- Work item
Begin at the line containing "grey duck: 4 -> 2" in the entries below and end at the line containing "turquoise duck: 11 -> 10"; transcribe that range exactly and nothing outside it.

- Data listing
++++

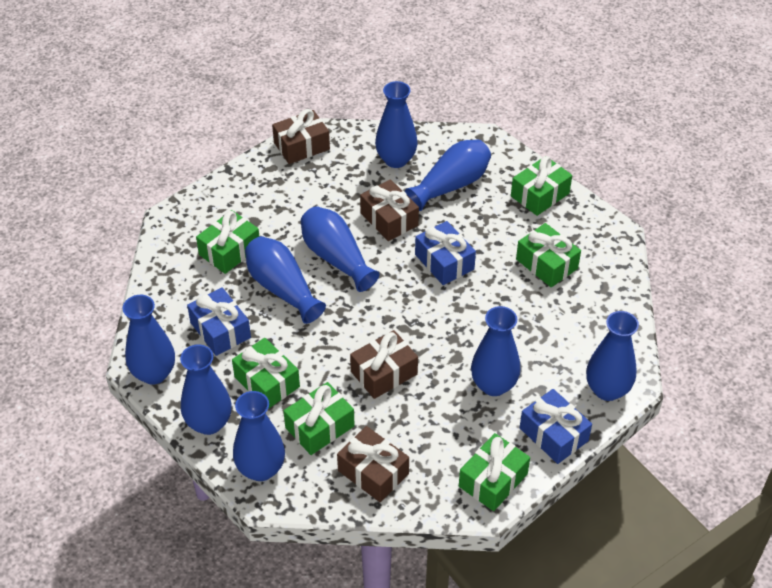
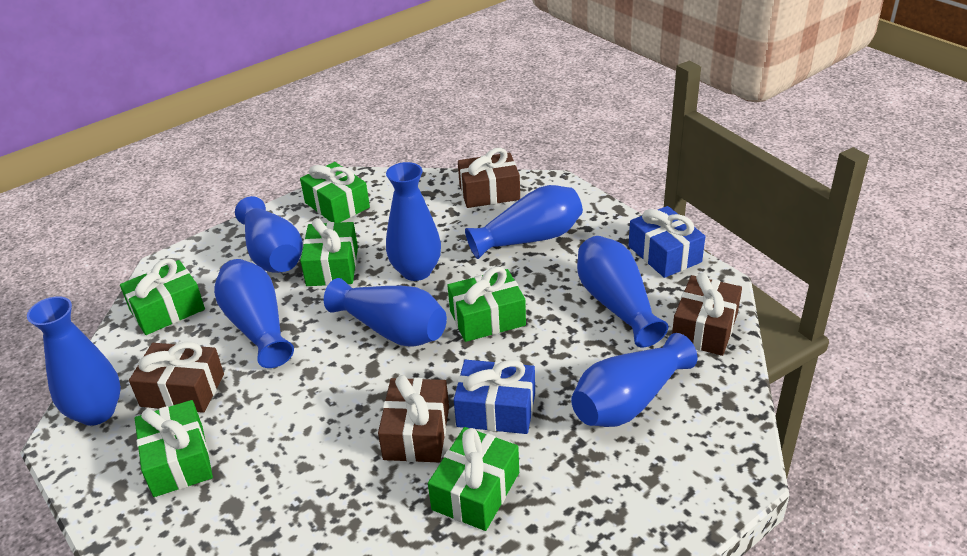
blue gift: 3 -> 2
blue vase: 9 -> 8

++++

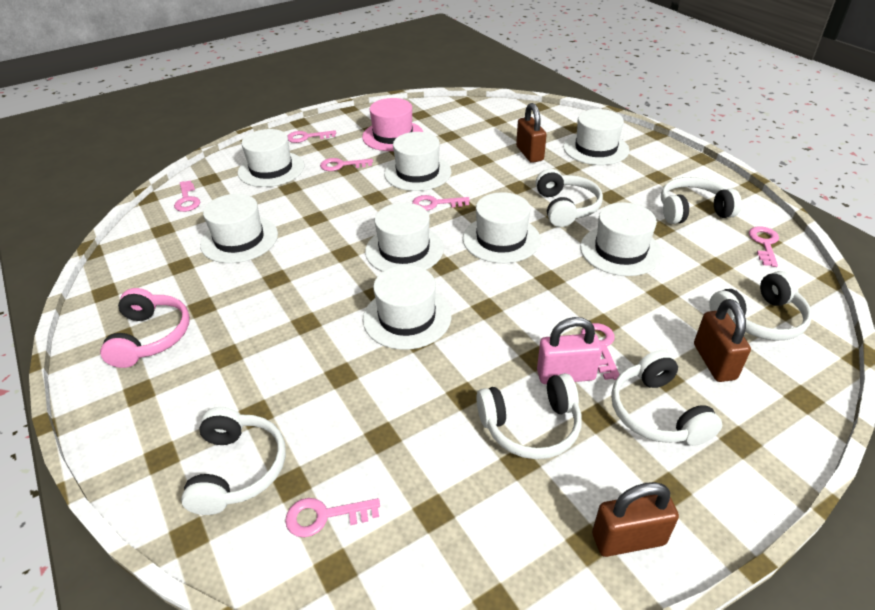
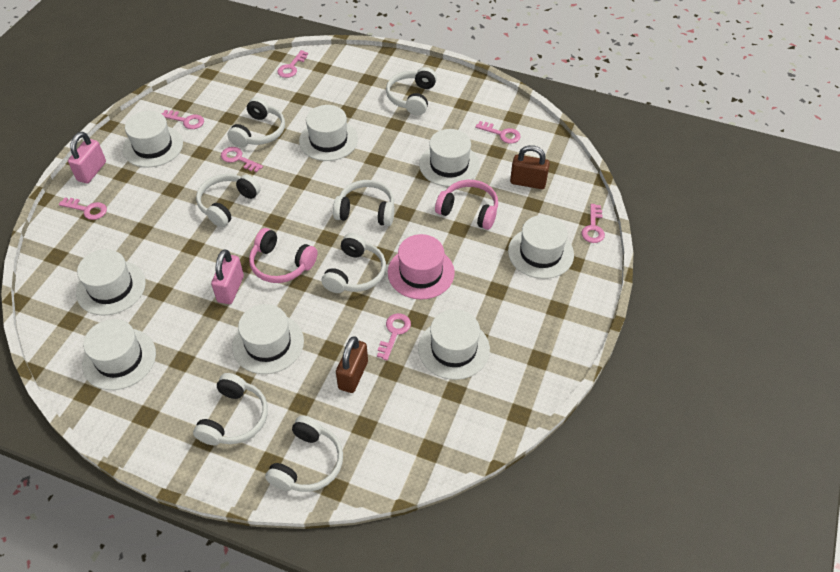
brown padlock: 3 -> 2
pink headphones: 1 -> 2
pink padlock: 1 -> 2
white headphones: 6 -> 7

++++

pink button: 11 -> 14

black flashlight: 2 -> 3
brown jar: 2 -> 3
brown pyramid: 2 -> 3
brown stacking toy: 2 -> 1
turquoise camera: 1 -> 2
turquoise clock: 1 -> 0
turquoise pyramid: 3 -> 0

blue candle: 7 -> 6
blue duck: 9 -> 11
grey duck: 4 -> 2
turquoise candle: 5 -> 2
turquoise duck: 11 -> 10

++++

- Reply
grey duck: 4 -> 2
turquoise candle: 5 -> 2
turquoise duck: 11 -> 10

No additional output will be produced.